-- Start of WORKING DATA --

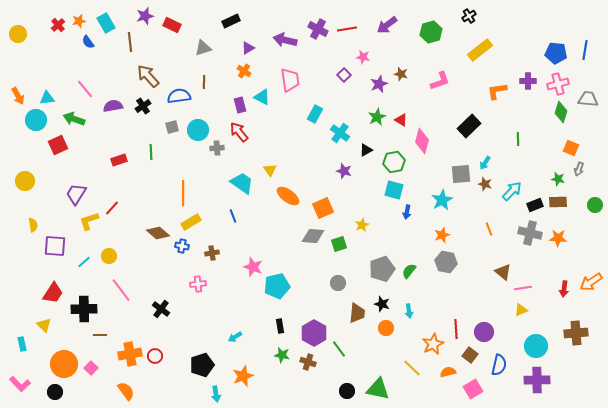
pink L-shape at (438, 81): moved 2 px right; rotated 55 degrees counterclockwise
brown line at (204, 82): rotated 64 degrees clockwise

-- End of WORKING DATA --
-- Start of WORKING DATA --

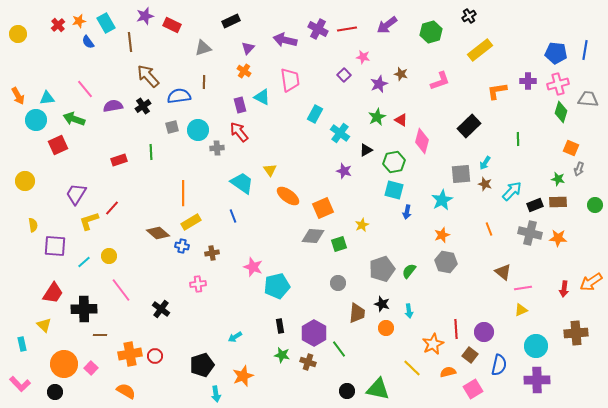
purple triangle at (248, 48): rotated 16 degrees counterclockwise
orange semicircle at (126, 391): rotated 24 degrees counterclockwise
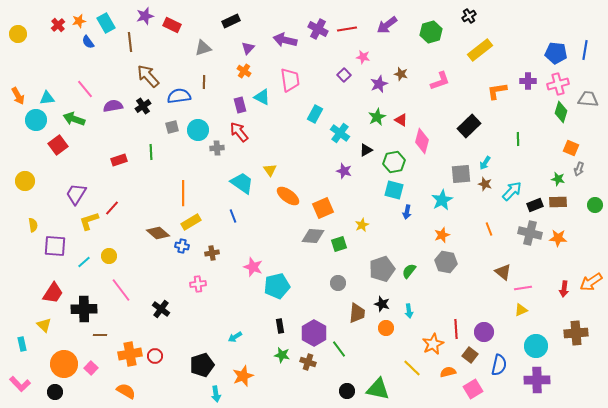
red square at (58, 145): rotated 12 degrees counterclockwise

-- End of WORKING DATA --
-- Start of WORKING DATA --

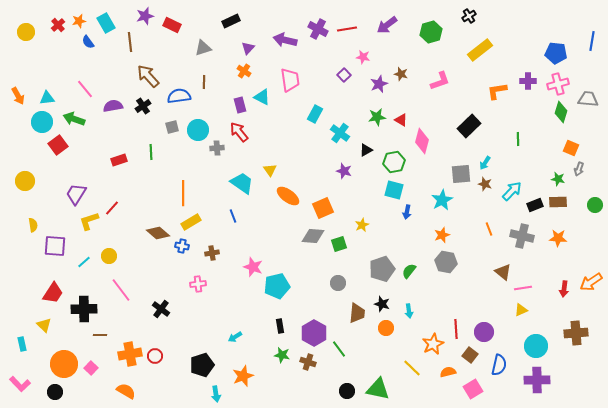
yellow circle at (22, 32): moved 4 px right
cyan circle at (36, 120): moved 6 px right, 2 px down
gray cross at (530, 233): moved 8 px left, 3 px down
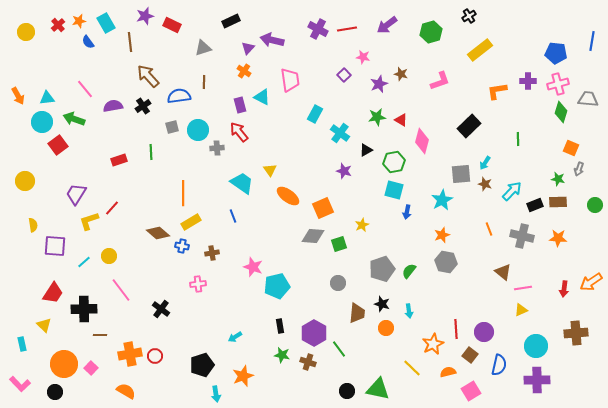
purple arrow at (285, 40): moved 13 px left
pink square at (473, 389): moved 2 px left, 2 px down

-- End of WORKING DATA --

### SHORT PROBLEM
Quote the items word for word, beginning at the line that contains "yellow circle at (22, 32): moved 4 px right" and stopping after the line that contains "pink square at". Leave the pictures out of your answer.

### PROBLEM SOLUTION
yellow circle at (22, 32): moved 4 px right
cyan circle at (36, 120): moved 6 px right, 2 px down
gray cross at (530, 233): moved 8 px left, 3 px down
purple arrow at (285, 40): moved 13 px left
pink square at (473, 389): moved 2 px left, 2 px down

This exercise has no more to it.